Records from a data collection
=== Section Start ===

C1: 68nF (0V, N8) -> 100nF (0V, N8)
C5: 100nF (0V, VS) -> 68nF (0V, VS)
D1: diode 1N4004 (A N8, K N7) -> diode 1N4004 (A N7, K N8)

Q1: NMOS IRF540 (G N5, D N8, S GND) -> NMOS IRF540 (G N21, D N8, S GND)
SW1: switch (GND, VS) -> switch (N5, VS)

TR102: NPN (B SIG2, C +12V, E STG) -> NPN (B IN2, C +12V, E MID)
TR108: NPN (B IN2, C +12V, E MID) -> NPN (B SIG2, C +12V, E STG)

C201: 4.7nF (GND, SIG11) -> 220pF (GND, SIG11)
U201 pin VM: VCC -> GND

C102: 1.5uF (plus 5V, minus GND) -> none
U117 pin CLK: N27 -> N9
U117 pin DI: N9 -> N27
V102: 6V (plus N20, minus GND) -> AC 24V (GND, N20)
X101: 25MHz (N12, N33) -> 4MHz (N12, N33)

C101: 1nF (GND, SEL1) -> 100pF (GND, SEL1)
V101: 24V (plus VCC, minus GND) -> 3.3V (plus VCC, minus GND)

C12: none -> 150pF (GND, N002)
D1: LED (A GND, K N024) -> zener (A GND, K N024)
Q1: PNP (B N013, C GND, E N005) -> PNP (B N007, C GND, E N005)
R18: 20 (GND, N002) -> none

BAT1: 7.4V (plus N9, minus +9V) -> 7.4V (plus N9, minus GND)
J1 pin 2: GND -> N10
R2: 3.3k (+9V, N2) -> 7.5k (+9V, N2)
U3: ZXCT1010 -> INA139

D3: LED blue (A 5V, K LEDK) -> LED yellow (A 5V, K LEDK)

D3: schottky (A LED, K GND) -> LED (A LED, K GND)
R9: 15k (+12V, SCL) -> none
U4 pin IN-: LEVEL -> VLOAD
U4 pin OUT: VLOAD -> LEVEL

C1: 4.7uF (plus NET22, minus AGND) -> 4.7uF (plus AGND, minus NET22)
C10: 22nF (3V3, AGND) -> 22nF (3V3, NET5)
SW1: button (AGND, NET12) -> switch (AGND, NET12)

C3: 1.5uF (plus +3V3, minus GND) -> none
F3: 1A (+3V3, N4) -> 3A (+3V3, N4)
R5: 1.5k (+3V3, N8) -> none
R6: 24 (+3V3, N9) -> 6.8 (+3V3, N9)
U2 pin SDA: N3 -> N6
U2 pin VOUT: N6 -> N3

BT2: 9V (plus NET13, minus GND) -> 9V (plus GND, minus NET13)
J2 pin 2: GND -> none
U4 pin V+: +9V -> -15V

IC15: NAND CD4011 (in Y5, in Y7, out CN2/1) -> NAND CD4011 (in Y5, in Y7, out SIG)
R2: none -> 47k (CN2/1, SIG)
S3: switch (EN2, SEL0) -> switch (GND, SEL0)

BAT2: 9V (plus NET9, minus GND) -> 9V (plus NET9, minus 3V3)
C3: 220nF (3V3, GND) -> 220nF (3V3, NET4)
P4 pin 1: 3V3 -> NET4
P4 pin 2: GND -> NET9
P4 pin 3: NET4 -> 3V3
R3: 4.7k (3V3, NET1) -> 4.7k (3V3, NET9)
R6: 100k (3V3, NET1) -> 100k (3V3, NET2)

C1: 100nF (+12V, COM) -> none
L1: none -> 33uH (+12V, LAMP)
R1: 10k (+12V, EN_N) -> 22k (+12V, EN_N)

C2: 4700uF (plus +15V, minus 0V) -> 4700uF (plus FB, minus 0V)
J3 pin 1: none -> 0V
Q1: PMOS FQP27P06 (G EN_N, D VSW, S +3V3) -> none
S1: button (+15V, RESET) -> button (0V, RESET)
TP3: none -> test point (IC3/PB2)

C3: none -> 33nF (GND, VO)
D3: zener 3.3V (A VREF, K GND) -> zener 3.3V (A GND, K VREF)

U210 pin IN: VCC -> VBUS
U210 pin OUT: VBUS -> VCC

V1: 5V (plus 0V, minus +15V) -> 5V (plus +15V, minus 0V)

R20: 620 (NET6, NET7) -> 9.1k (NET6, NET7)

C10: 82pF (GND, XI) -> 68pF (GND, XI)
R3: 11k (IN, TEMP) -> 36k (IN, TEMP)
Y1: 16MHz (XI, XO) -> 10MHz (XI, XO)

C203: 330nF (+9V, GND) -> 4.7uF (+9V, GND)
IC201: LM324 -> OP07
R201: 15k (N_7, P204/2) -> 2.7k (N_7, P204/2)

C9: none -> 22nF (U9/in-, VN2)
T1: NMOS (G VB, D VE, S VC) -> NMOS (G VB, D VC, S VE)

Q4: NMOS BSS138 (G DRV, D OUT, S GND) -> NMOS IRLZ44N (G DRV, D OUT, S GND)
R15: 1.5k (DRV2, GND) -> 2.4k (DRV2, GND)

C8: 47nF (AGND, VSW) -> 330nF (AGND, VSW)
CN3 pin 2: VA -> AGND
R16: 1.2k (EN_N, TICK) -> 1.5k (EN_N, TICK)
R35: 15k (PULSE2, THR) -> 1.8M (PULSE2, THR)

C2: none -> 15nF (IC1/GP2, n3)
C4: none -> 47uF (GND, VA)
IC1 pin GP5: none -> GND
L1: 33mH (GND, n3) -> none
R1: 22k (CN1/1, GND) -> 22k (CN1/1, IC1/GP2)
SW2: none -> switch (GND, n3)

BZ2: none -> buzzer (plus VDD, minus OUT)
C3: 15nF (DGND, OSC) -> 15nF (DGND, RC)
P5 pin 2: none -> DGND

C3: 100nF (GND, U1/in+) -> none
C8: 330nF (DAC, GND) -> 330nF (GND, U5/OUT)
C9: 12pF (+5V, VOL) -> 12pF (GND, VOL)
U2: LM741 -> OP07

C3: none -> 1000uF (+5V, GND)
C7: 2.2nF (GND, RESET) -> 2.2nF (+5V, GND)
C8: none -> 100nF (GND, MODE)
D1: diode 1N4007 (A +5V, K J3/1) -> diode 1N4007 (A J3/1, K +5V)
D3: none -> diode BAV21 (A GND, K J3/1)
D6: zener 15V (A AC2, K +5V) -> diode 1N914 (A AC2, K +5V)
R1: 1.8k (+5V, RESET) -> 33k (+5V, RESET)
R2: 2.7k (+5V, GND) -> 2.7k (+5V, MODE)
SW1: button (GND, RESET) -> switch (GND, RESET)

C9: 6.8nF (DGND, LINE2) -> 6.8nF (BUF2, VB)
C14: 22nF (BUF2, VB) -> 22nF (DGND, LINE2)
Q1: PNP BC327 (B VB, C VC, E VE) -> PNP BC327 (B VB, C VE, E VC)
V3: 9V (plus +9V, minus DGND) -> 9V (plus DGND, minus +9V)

=== Section End ===

PROBLEM
The answer must consist solely of the lines from the first line of the data to the line holding "R1: 10k (+12V, EN_N) -> 22k (+12V, EN_N)", each given again exactly.

TASK RESULT
C1: 68nF (0V, N8) -> 100nF (0V, N8)
C5: 100nF (0V, VS) -> 68nF (0V, VS)
D1: diode 1N4004 (A N8, K N7) -> diode 1N4004 (A N7, K N8)

Q1: NMOS IRF540 (G N5, D N8, S GND) -> NMOS IRF540 (G N21, D N8, S GND)
SW1: switch (GND, VS) -> switch (N5, VS)

TR102: NPN (B SIG2, C +12V, E STG) -> NPN (B IN2, C +12V, E MID)
TR108: NPN (B IN2, C +12V, E MID) -> NPN (B SIG2, C +12V, E STG)

C201: 4.7nF (GND, SIG11) -> 220pF (GND, SIG11)
U201 pin VM: VCC -> GND

C102: 1.5uF (plus 5V, minus GND) -> none
U117 pin CLK: N27 -> N9
U117 pin DI: N9 -> N27
V102: 6V (plus N20, minus GND) -> AC 24V (GND, N20)
X101: 25MHz (N12, N33) -> 4MHz (N12, N33)

C101: 1nF (GND, SEL1) -> 100pF (GND, SEL1)
V101: 24V (plus VCC, minus GND) -> 3.3V (plus VCC, minus GND)

C12: none -> 150pF (GND, N002)
D1: LED (A GND, K N024) -> zener (A GND, K N024)
Q1: PNP (B N013, C GND, E N005) -> PNP (B N007, C GND, E N005)
R18: 20 (GND, N002) -> none

BAT1: 7.4V (plus N9, minus +9V) -> 7.4V (plus N9, minus GND)
J1 pin 2: GND -> N10
R2: 3.3k (+9V, N2) -> 7.5k (+9V, N2)
U3: ZXCT1010 -> INA139

D3: LED blue (A 5V, K LEDK) -> LED yellow (A 5V, K LEDK)

D3: schottky (A LED, K GND) -> LED (A LED, K GND)
R9: 15k (+12V, SCL) -> none
U4 pin IN-: LEVEL -> VLOAD
U4 pin OUT: VLOAD -> LEVEL

C1: 4.7uF (plus NET22, minus AGND) -> 4.7uF (plus AGND, minus NET22)
C10: 22nF (3V3, AGND) -> 22nF (3V3, NET5)
SW1: button (AGND, NET12) -> switch (AGND, NET12)

C3: 1.5uF (plus +3V3, minus GND) -> none
F3: 1A (+3V3, N4) -> 3A (+3V3, N4)
R5: 1.5k (+3V3, N8) -> none
R6: 24 (+3V3, N9) -> 6.8 (+3V3, N9)
U2 pin SDA: N3 -> N6
U2 pin VOUT: N6 -> N3

BT2: 9V (plus NET13, minus GND) -> 9V (plus GND, minus NET13)
J2 pin 2: GND -> none
U4 pin V+: +9V -> -15V

IC15: NAND CD4011 (in Y5, in Y7, out CN2/1) -> NAND CD4011 (in Y5, in Y7, out SIG)
R2: none -> 47k (CN2/1, SIG)
S3: switch (EN2, SEL0) -> switch (GND, SEL0)

BAT2: 9V (plus NET9, minus GND) -> 9V (plus NET9, minus 3V3)
C3: 220nF (3V3, GND) -> 220nF (3V3, NET4)
P4 pin 1: 3V3 -> NET4
P4 pin 2: GND -> NET9
P4 pin 3: NET4 -> 3V3
R3: 4.7k (3V3, NET1) -> 4.7k (3V3, NET9)
R6: 100k (3V3, NET1) -> 100k (3V3, NET2)

C1: 100nF (+12V, COM) -> none
L1: none -> 33uH (+12V, LAMP)
R1: 10k (+12V, EN_N) -> 22k (+12V, EN_N)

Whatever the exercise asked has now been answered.